What the task asks: Go through the data and count the lines holding the string "black". Write only the number.

[Stored data]
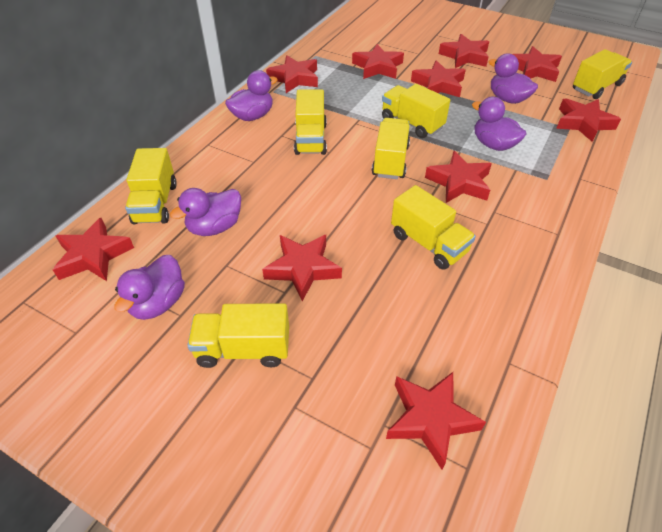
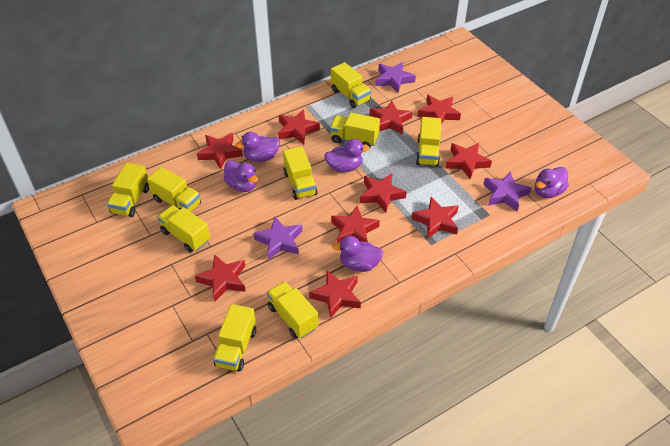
purple star: 0 -> 3
yellow truck: 7 -> 9

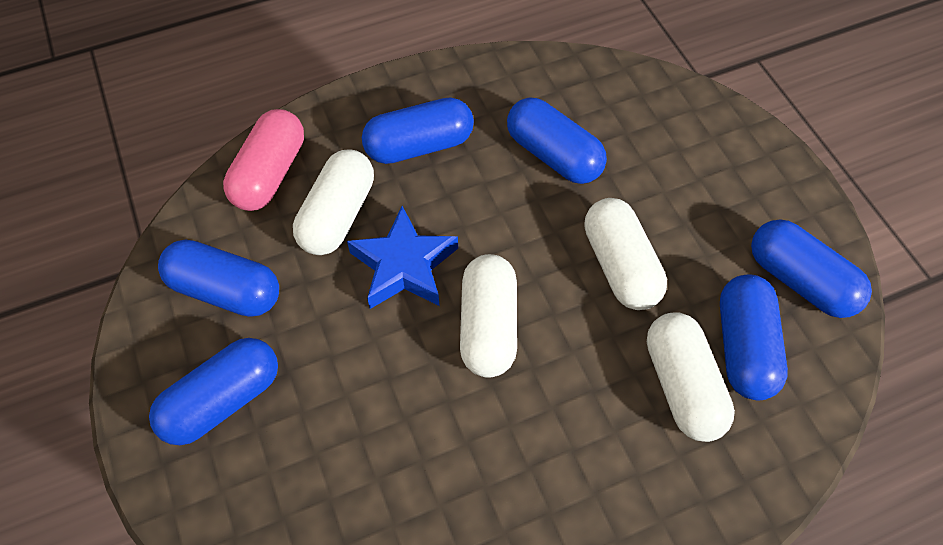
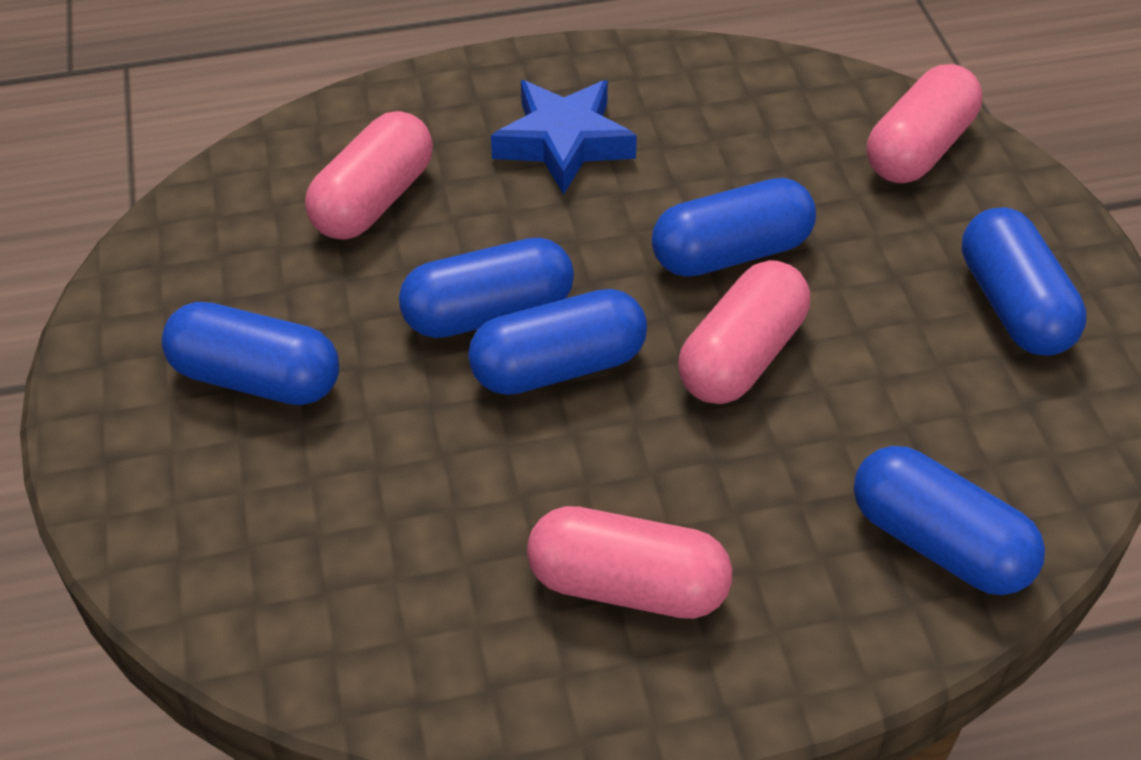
pink capsule: 1 -> 4
white capsule: 4 -> 0

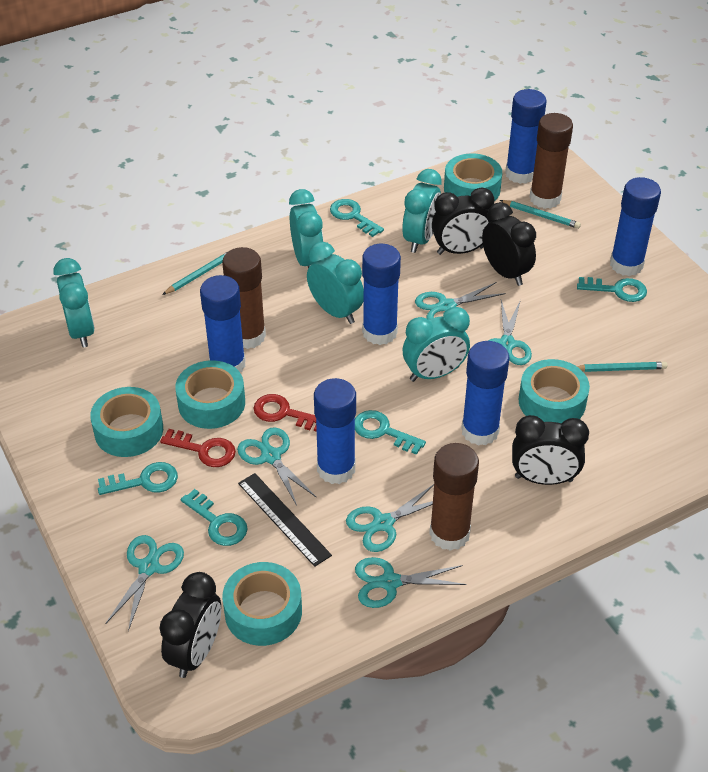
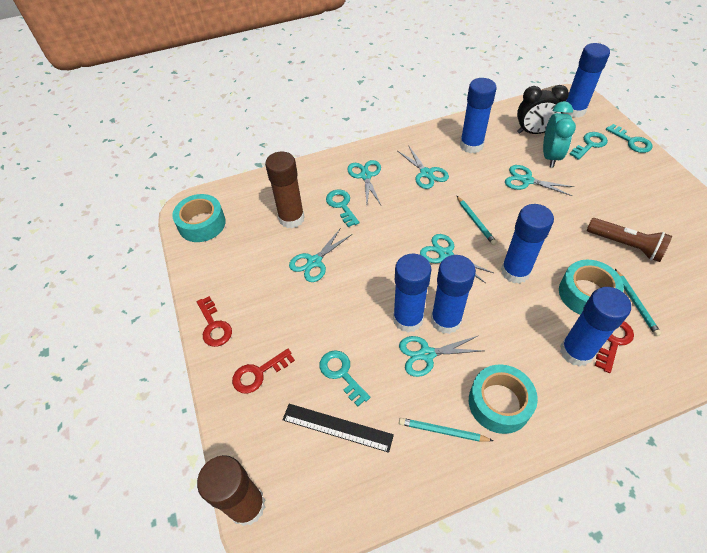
black clock: 4 -> 1
brown flashlight: 0 -> 1
brown glue stick: 3 -> 2
red key: 2 -> 3
turquoise clock: 5 -> 1
turquoise key: 5 -> 4
turquoise tape: 5 -> 3

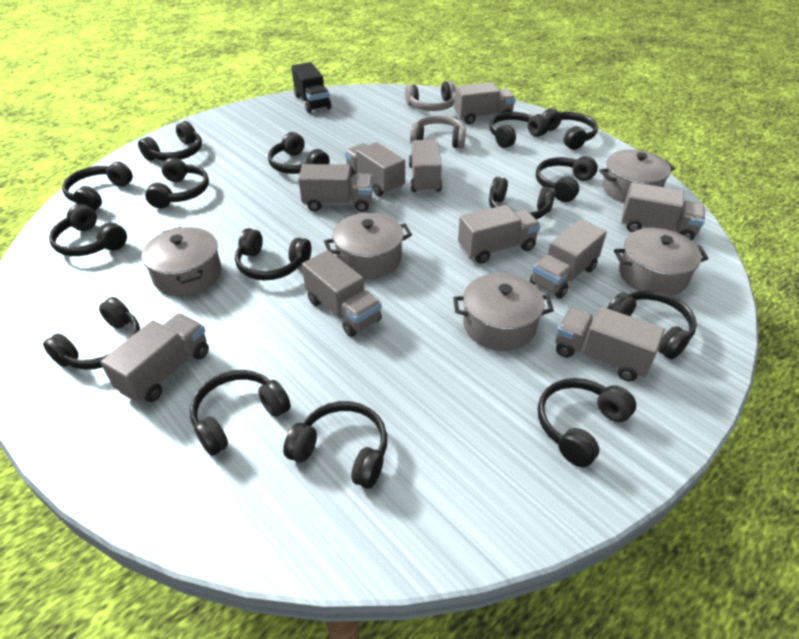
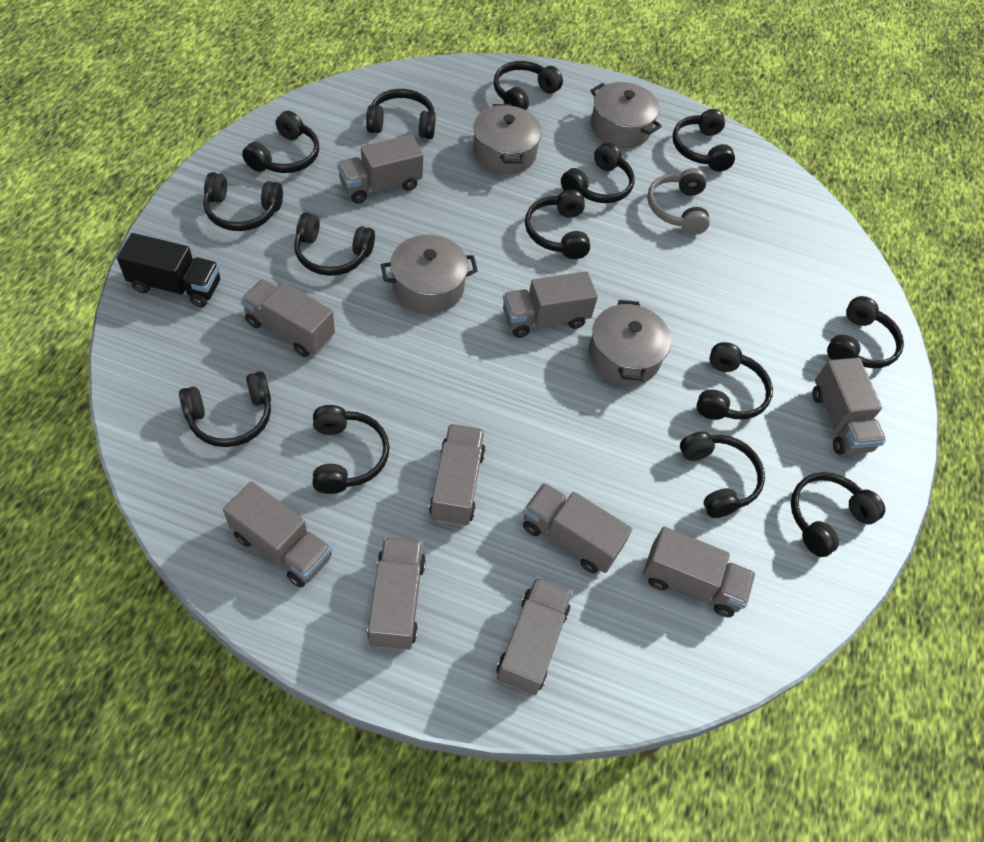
black headphones: 15 -> 14
grey headphones: 2 -> 1
grey pot: 5 -> 4

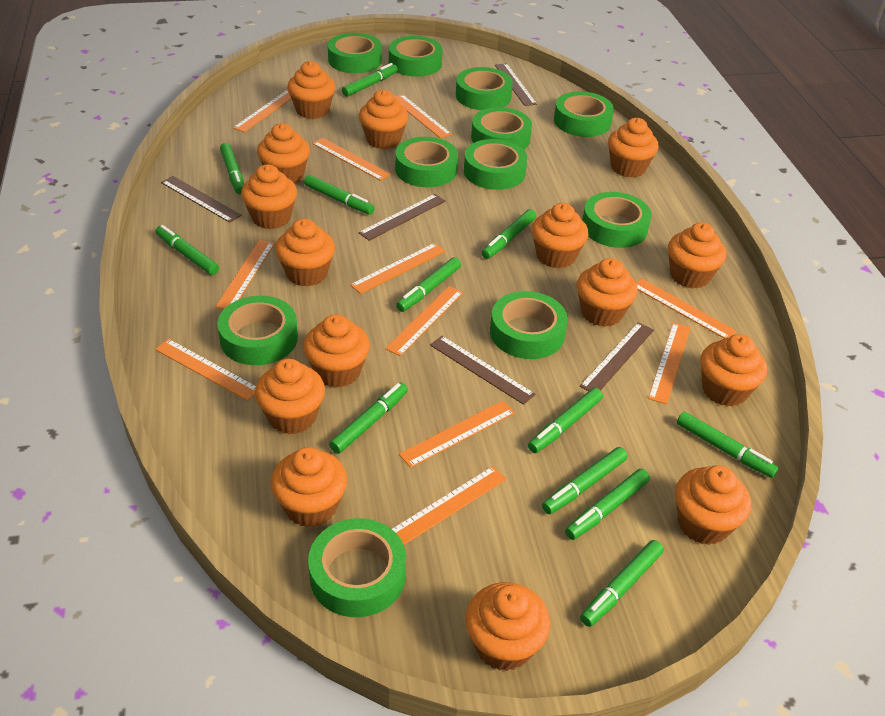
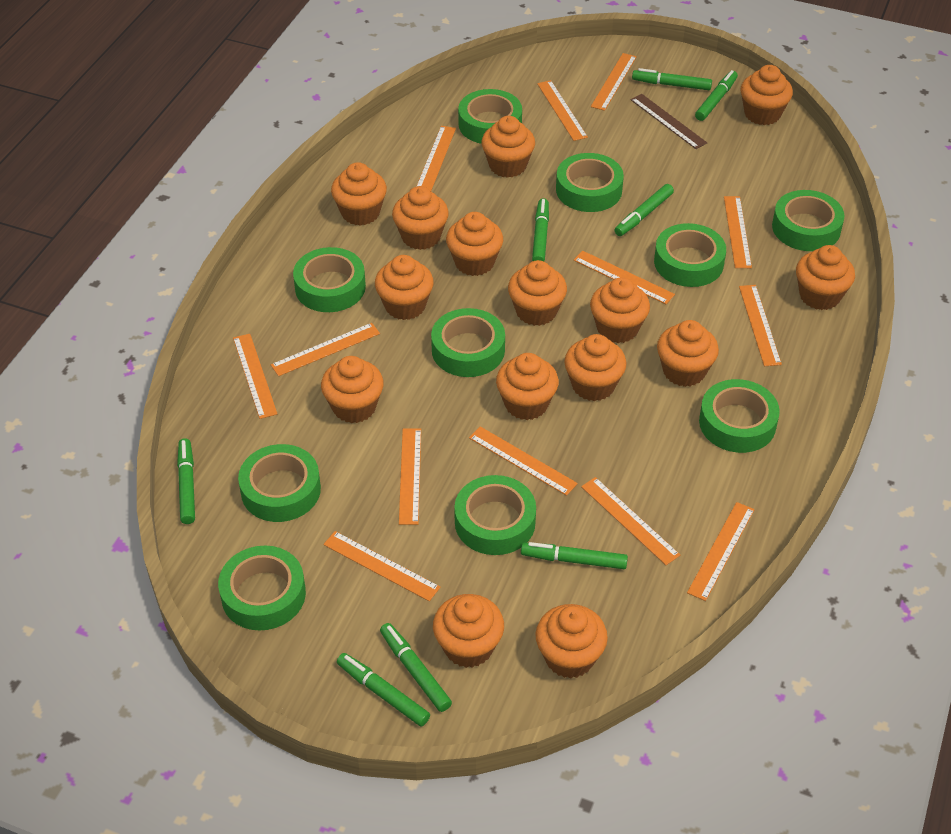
brown ruler: 5 -> 1
green marker: 12 -> 8
green tape: 11 -> 10
orange ruler: 11 -> 13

Result: 2